=== Section Start ===

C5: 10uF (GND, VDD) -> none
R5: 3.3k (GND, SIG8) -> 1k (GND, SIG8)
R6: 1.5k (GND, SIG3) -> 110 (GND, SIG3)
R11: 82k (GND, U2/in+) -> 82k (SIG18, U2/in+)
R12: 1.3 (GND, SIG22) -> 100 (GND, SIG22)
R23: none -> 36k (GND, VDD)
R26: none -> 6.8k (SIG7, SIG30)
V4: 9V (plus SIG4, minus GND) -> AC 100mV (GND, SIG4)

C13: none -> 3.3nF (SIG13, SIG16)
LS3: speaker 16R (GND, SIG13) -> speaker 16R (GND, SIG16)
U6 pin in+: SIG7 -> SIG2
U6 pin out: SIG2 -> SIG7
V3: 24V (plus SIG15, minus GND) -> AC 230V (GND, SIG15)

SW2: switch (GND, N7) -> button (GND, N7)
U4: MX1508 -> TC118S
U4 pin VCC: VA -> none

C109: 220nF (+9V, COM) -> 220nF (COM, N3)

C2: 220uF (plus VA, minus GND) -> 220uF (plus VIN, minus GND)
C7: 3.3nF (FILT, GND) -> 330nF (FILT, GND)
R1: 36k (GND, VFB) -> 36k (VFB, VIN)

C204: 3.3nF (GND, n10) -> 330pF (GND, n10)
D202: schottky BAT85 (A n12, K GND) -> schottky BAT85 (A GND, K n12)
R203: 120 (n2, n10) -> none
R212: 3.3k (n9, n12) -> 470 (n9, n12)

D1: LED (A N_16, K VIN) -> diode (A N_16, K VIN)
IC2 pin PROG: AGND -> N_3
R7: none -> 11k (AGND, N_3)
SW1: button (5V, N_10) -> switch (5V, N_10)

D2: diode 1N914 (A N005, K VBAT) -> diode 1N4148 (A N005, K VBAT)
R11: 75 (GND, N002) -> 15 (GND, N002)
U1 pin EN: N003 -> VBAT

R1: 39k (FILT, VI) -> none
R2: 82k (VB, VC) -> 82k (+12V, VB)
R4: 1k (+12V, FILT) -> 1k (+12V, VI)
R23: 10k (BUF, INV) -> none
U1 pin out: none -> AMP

=== Section End ===

◆ **AIM OF THE EXERCISE**:
The task requires that all the material be restated word for word.

◆ **OUTPUT OF THE TASK**:
C5: 10uF (GND, VDD) -> none
R5: 3.3k (GND, SIG8) -> 1k (GND, SIG8)
R6: 1.5k (GND, SIG3) -> 110 (GND, SIG3)
R11: 82k (GND, U2/in+) -> 82k (SIG18, U2/in+)
R12: 1.3 (GND, SIG22) -> 100 (GND, SIG22)
R23: none -> 36k (GND, VDD)
R26: none -> 6.8k (SIG7, SIG30)
V4: 9V (plus SIG4, minus GND) -> AC 100mV (GND, SIG4)

C13: none -> 3.3nF (SIG13, SIG16)
LS3: speaker 16R (GND, SIG13) -> speaker 16R (GND, SIG16)
U6 pin in+: SIG7 -> SIG2
U6 pin out: SIG2 -> SIG7
V3: 24V (plus SIG15, minus GND) -> AC 230V (GND, SIG15)

SW2: switch (GND, N7) -> button (GND, N7)
U4: MX1508 -> TC118S
U4 pin VCC: VA -> none

C109: 220nF (+9V, COM) -> 220nF (COM, N3)

C2: 220uF (plus VA, minus GND) -> 220uF (plus VIN, minus GND)
C7: 3.3nF (FILT, GND) -> 330nF (FILT, GND)
R1: 36k (GND, VFB) -> 36k (VFB, VIN)

C204: 3.3nF (GND, n10) -> 330pF (GND, n10)
D202: schottky BAT85 (A n12, K GND) -> schottky BAT85 (A GND, K n12)
R203: 120 (n2, n10) -> none
R212: 3.3k (n9, n12) -> 470 (n9, n12)

D1: LED (A N_16, K VIN) -> diode (A N_16, K VIN)
IC2 pin PROG: AGND -> N_3
R7: none -> 11k (AGND, N_3)
SW1: button (5V, N_10) -> switch (5V, N_10)

D2: diode 1N914 (A N005, K VBAT) -> diode 1N4148 (A N005, K VBAT)
R11: 75 (GND, N002) -> 15 (GND, N002)
U1 pin EN: N003 -> VBAT

R1: 39k (FILT, VI) -> none
R2: 82k (VB, VC) -> 82k (+12V, VB)
R4: 1k (+12V, FILT) -> 1k (+12V, VI)
R23: 10k (BUF, INV) -> none
U1 pin out: none -> AMP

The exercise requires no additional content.